→ **INFORMATION SHOWN**
::::

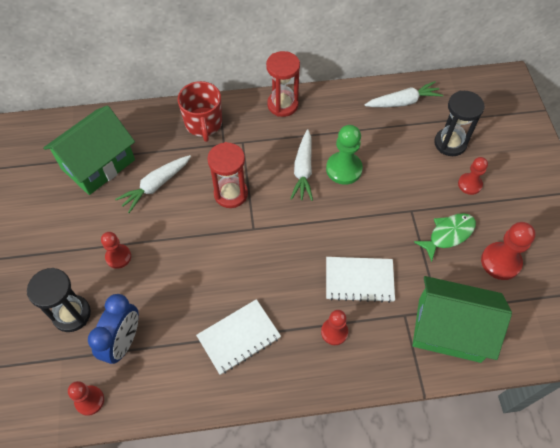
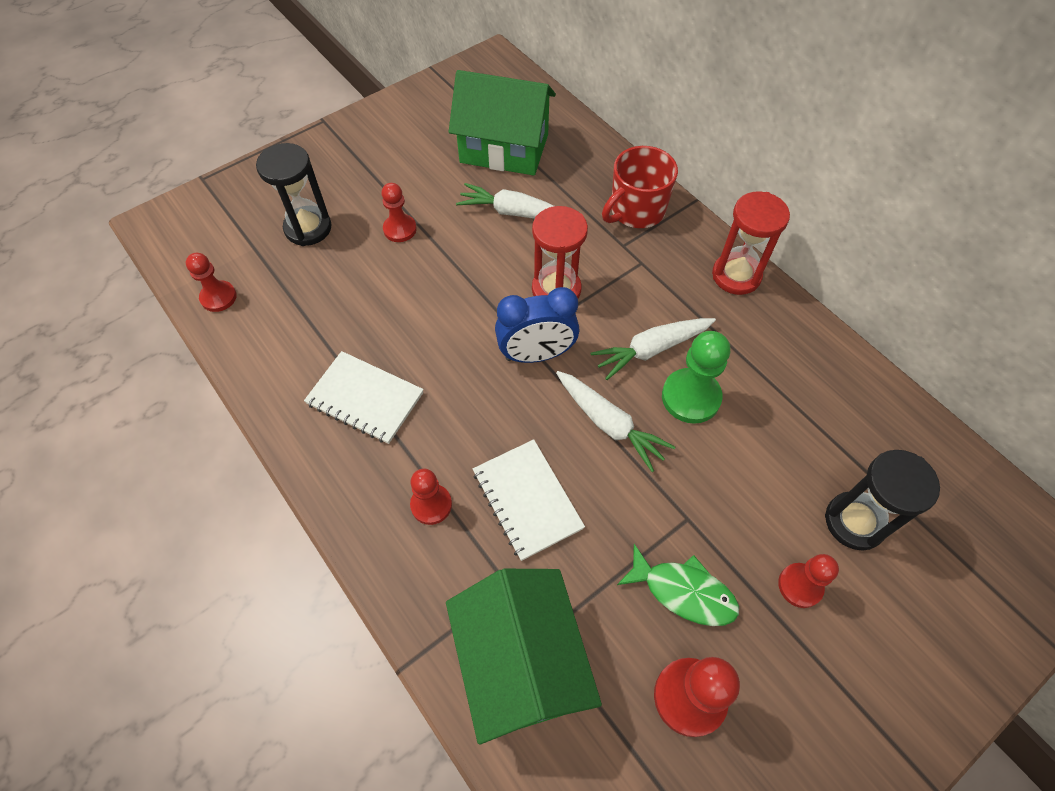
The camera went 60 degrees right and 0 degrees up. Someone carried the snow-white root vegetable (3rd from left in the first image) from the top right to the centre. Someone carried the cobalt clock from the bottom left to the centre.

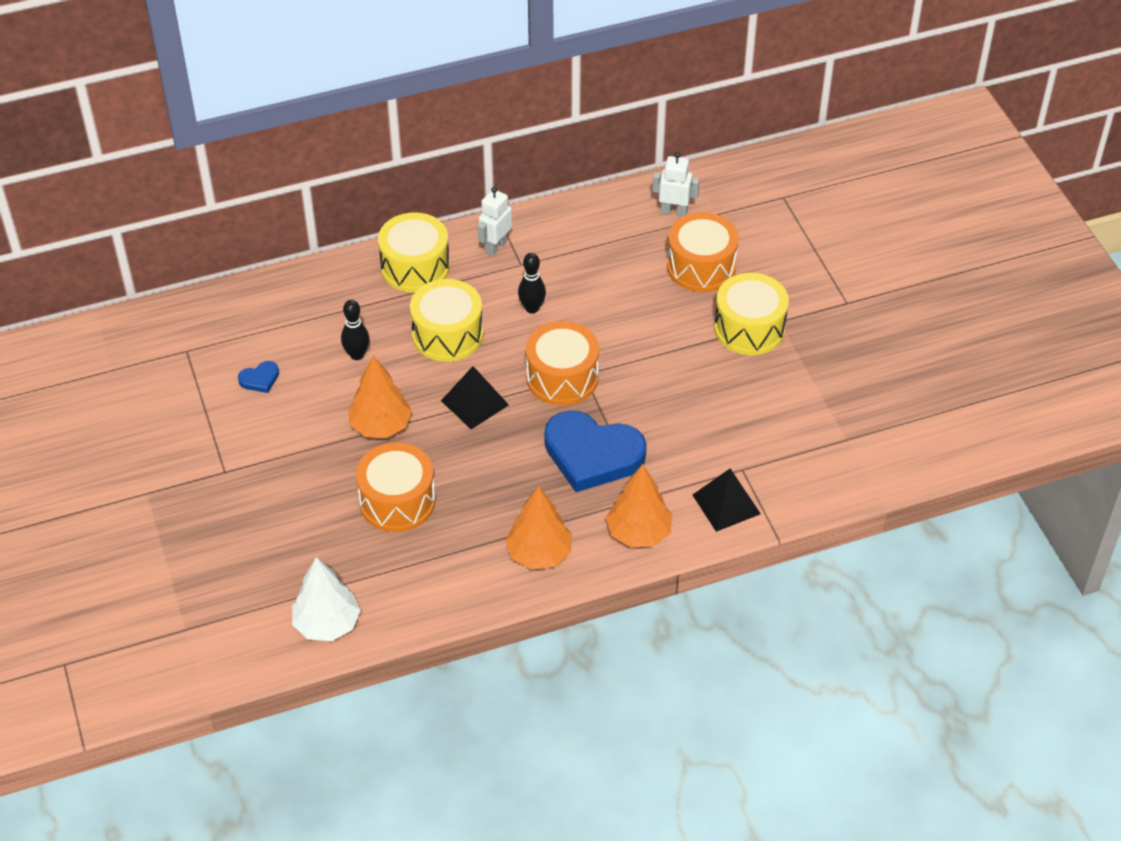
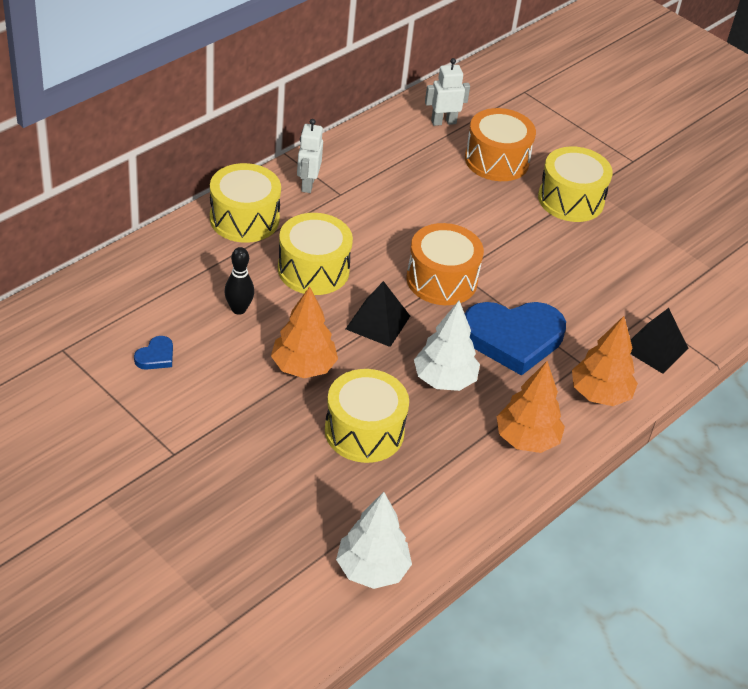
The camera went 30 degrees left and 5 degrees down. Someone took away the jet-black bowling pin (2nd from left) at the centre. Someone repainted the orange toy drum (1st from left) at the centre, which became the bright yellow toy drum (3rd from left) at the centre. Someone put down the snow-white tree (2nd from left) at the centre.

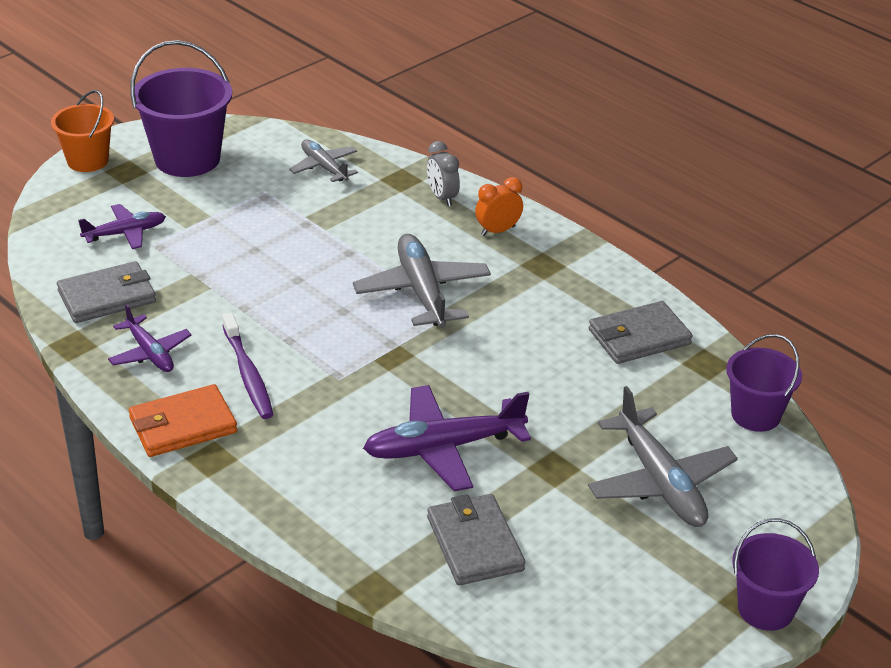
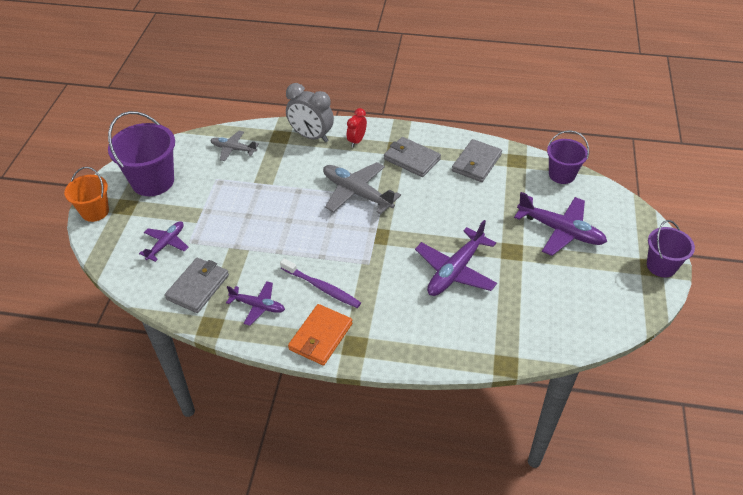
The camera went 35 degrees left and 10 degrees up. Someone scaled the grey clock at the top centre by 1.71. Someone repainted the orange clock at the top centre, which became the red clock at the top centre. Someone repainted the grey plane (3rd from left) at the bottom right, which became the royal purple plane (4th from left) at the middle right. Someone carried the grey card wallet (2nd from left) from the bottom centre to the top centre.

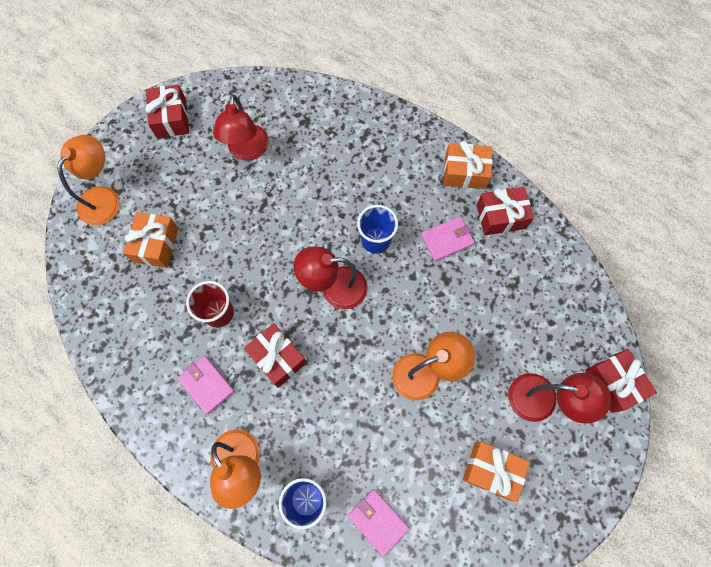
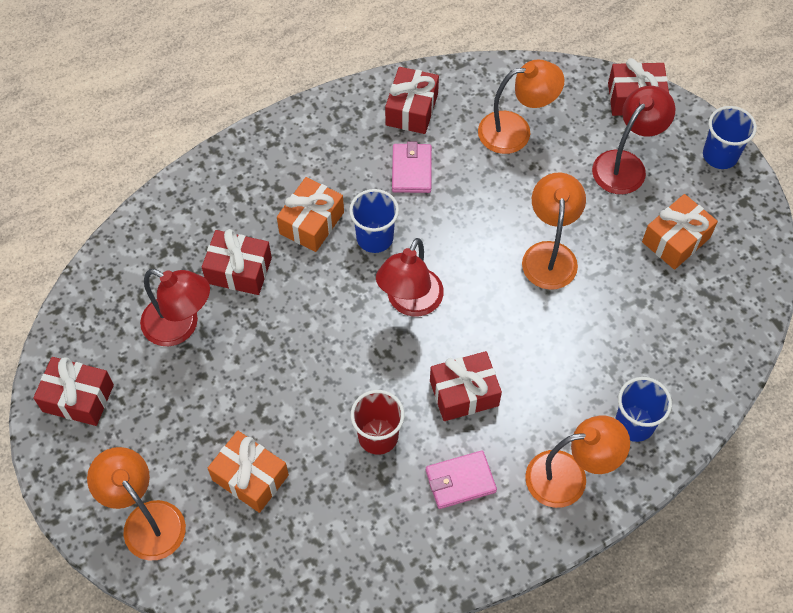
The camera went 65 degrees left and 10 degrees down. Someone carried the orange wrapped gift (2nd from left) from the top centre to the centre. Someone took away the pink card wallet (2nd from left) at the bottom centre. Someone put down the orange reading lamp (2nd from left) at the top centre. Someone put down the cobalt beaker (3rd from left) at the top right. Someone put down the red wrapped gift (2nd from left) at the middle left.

::::

In the copy, include no pictures, but repeat the listing exactly.

The camera went 60 degrees right and 0 degrees up. Someone carried the snow-white root vegetable (3rd from left in the first image) from the top right to the centre. Someone carried the cobalt clock from the bottom left to the centre.

The camera went 30 degrees left and 5 degrees down. Someone took away the jet-black bowling pin (2nd from left) at the centre. Someone repainted the orange toy drum (1st from left) at the centre, which became the bright yellow toy drum (3rd from left) at the centre. Someone put down the snow-white tree (2nd from left) at the centre.

The camera went 35 degrees left and 10 degrees up. Someone scaled the grey clock at the top centre by 1.71. Someone repainted the orange clock at the top centre, which became the red clock at the top centre. Someone repainted the grey plane (3rd from left) at the bottom right, which became the royal purple plane (4th from left) at the middle right. Someone carried the grey card wallet (2nd from left) from the bottom centre to the top centre.

The camera went 65 degrees left and 10 degrees down. Someone carried the orange wrapped gift (2nd from left) from the top centre to the centre. Someone took away the pink card wallet (2nd from left) at the bottom centre. Someone put down the orange reading lamp (2nd from left) at the top centre. Someone put down the cobalt beaker (3rd from left) at the top right. Someone put down the red wrapped gift (2nd from left) at the middle left.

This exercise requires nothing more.